## YOUR GOAL:
Take the lines from the one with "in_first: [151, 376]" through the end of the material below and repeat them exactly, dropping every picture.

## GIVEN INFORMATION:
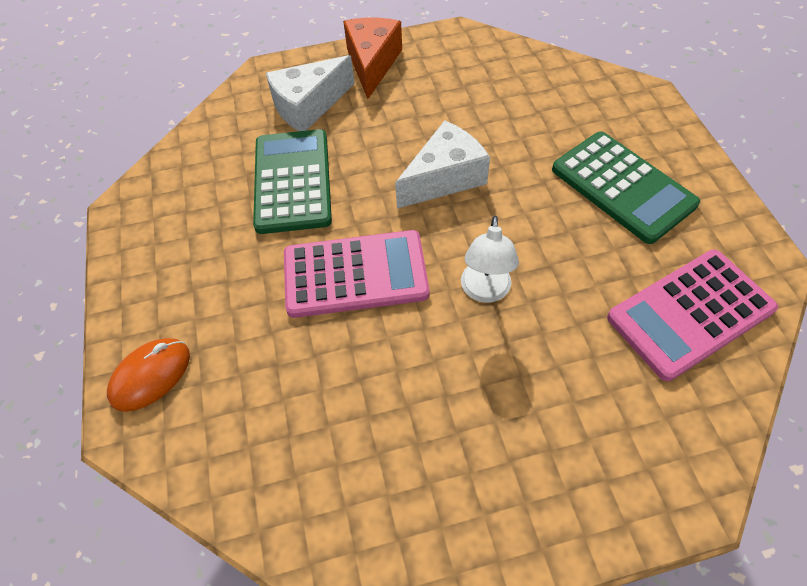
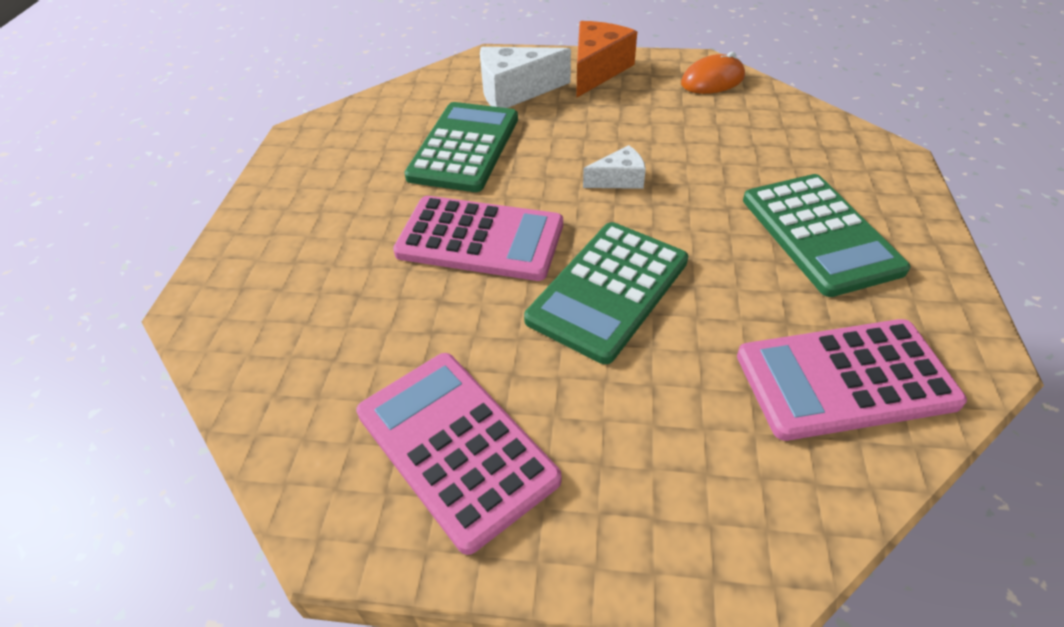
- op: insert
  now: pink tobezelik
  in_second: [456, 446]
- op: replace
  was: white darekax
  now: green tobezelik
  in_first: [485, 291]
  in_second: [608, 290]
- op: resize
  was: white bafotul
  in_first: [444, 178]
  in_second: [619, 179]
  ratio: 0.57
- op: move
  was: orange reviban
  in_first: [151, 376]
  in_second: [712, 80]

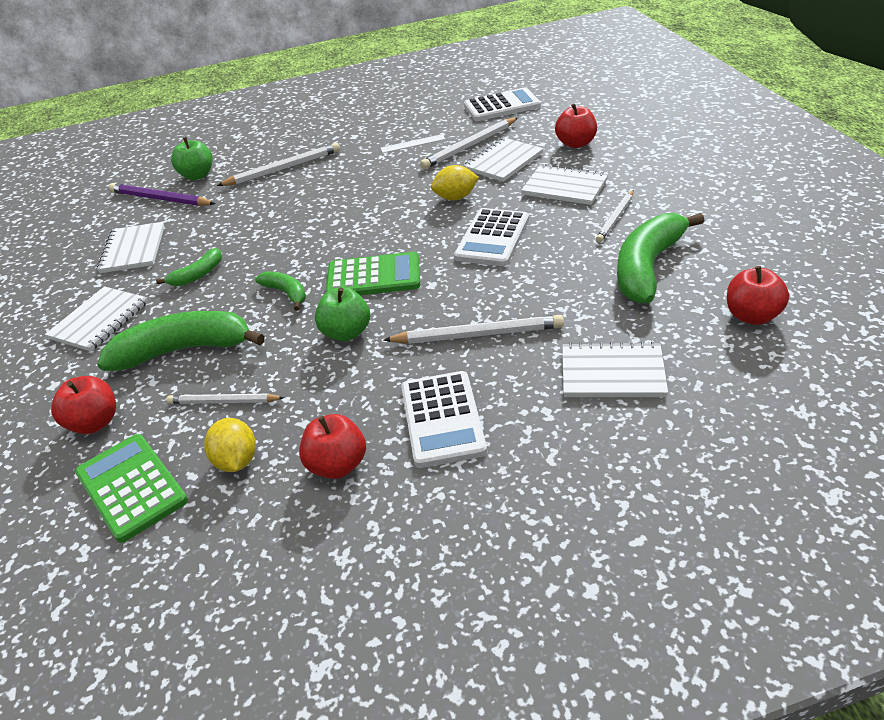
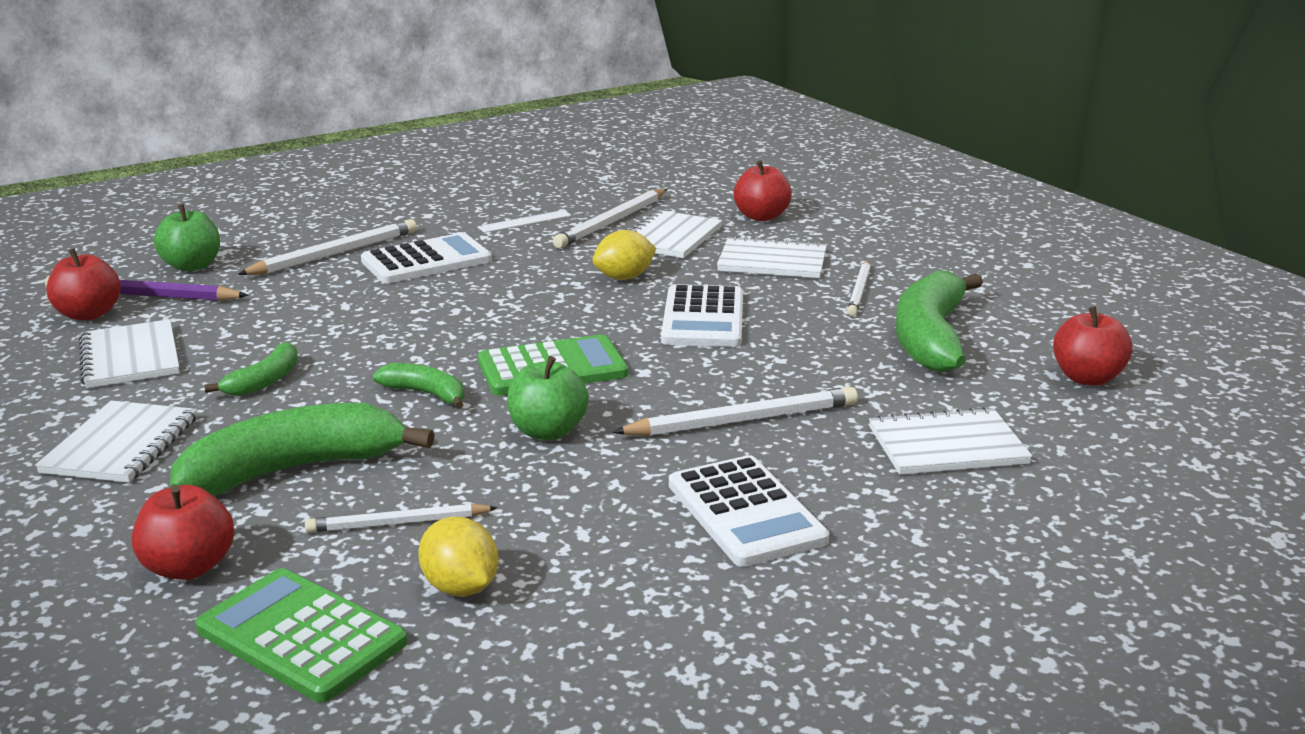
- op: move
  was: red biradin
  in_first: [337, 465]
  in_second: [88, 314]
- op: move
  was: white tobezelik
  in_first: [502, 106]
  in_second: [426, 261]

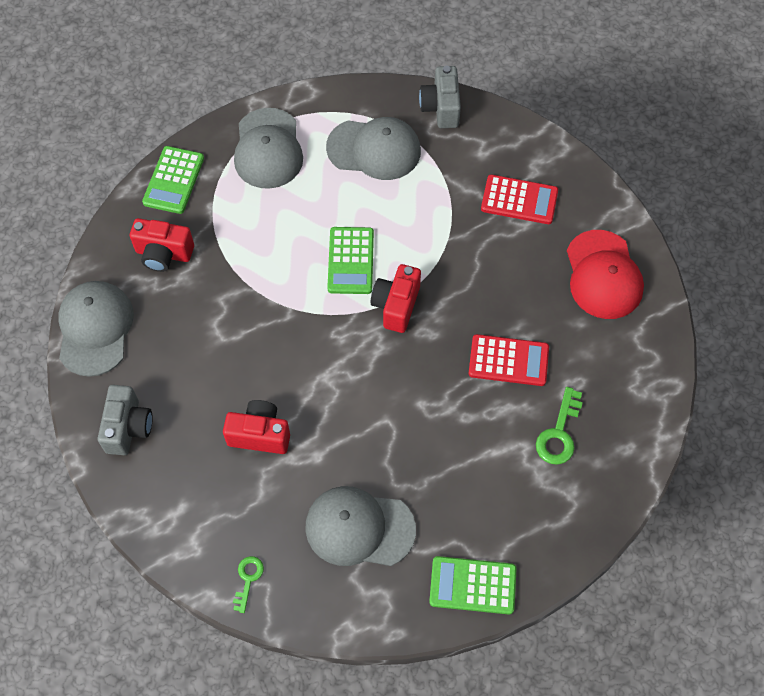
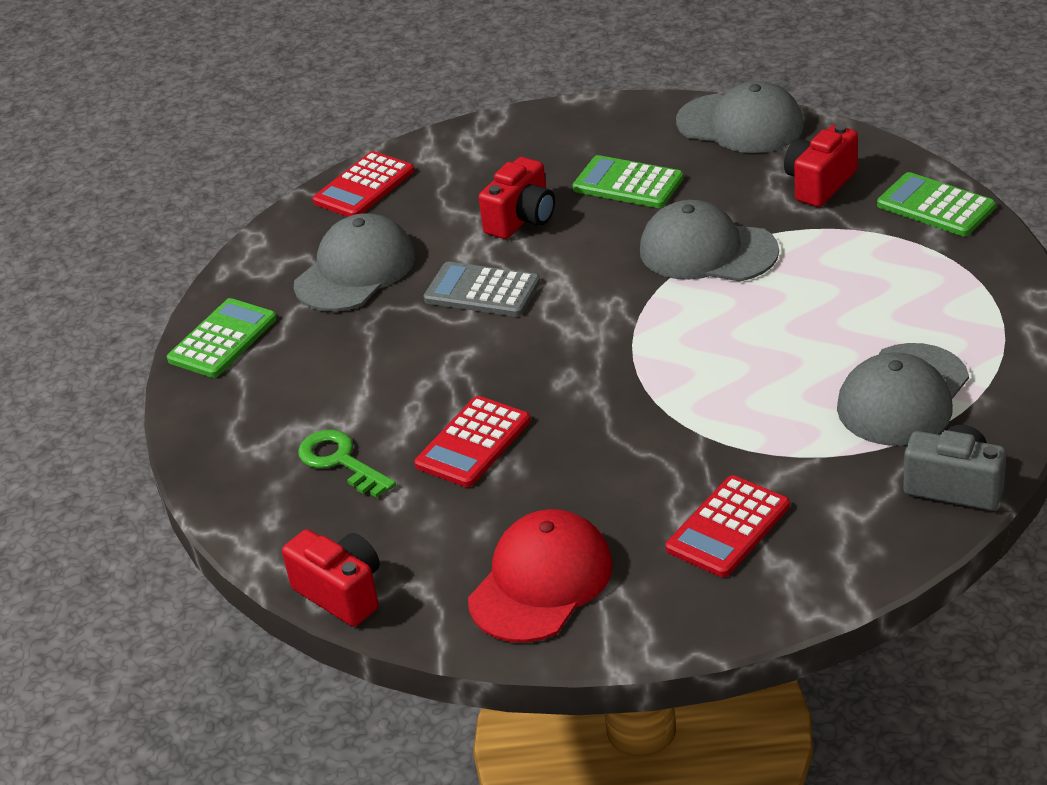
- op: move
  was: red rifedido
  in_first: [396, 305]
  in_second: [341, 593]
- op: replace
  was: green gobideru
  now: red tobezelik
  in_first: [248, 579]
  in_second: [364, 186]
- op: insert
  now: grey tobezelik
  in_second: [482, 291]
- op: rotate
  was: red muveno
  in_first: [603, 275]
  in_second: [541, 582]
  clockwise: 105
- op: move
  was: green tobezelik
  in_first: [350, 261]
  in_second: [628, 183]
- op: move
  was: grey muveno
  in_first: [268, 149]
  in_second: [707, 251]
- op: delete
  was: grey rifedido
  in_first: [128, 427]

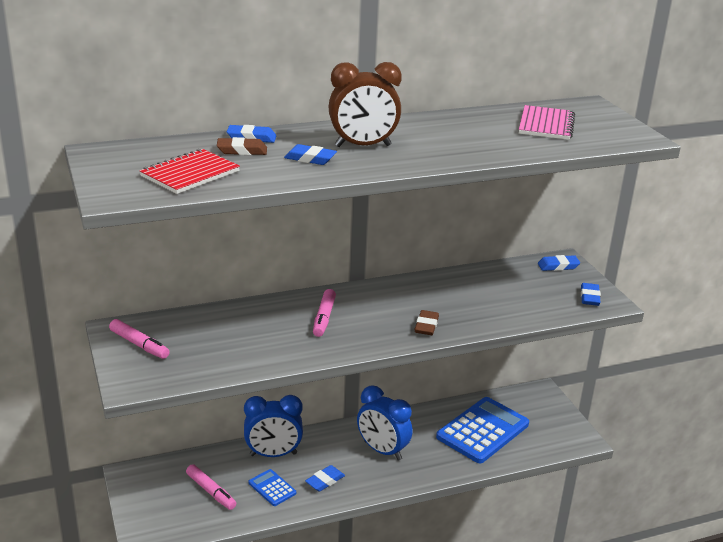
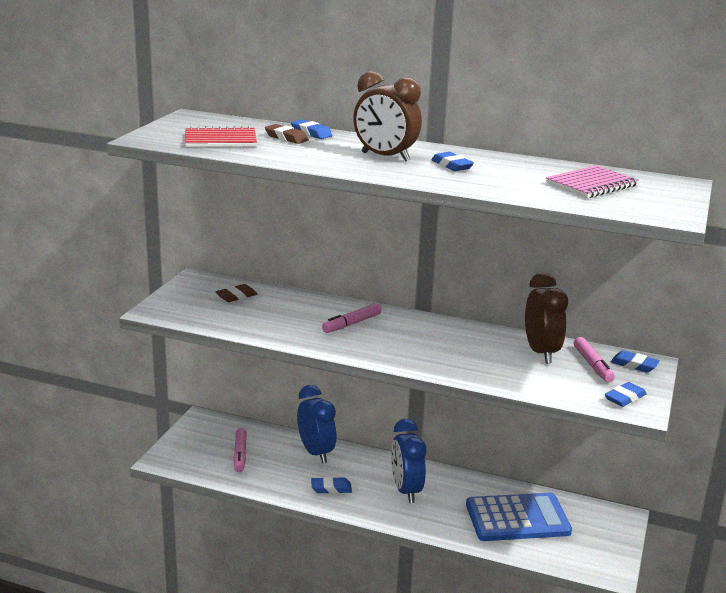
- op: move
  was: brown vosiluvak
  in_first: [426, 326]
  in_second: [236, 296]
- op: rotate
  was: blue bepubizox
  in_first: [273, 454]
  in_second: [316, 452]
  clockwise: -150
- op: move
  was: blue vosiluvak
  in_first: [310, 159]
  in_second: [452, 165]
- op: insert
  now: brown bepubizox
  in_second: [541, 352]
- op: move
  was: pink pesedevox
  in_first: [139, 345]
  in_second: [592, 365]
- op: delete
  was: blue tobezelik
  in_first: [272, 488]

## SOLUTION TO THE EXERCISE:
  in_first: [151, 376]
  in_second: [712, 80]

- op: move
  was: red biradin
  in_first: [337, 465]
  in_second: [88, 314]
- op: move
  was: white tobezelik
  in_first: [502, 106]
  in_second: [426, 261]

- op: move
  was: red rifedido
  in_first: [396, 305]
  in_second: [341, 593]
- op: replace
  was: green gobideru
  now: red tobezelik
  in_first: [248, 579]
  in_second: [364, 186]
- op: insert
  now: grey tobezelik
  in_second: [482, 291]
- op: rotate
  was: red muveno
  in_first: [603, 275]
  in_second: [541, 582]
  clockwise: 105
- op: move
  was: green tobezelik
  in_first: [350, 261]
  in_second: [628, 183]
- op: move
  was: grey muveno
  in_first: [268, 149]
  in_second: [707, 251]
- op: delete
  was: grey rifedido
  in_first: [128, 427]

- op: move
  was: brown vosiluvak
  in_first: [426, 326]
  in_second: [236, 296]
- op: rotate
  was: blue bepubizox
  in_first: [273, 454]
  in_second: [316, 452]
  clockwise: -150
- op: move
  was: blue vosiluvak
  in_first: [310, 159]
  in_second: [452, 165]
- op: insert
  now: brown bepubizox
  in_second: [541, 352]
- op: move
  was: pink pesedevox
  in_first: [139, 345]
  in_second: [592, 365]
- op: delete
  was: blue tobezelik
  in_first: [272, 488]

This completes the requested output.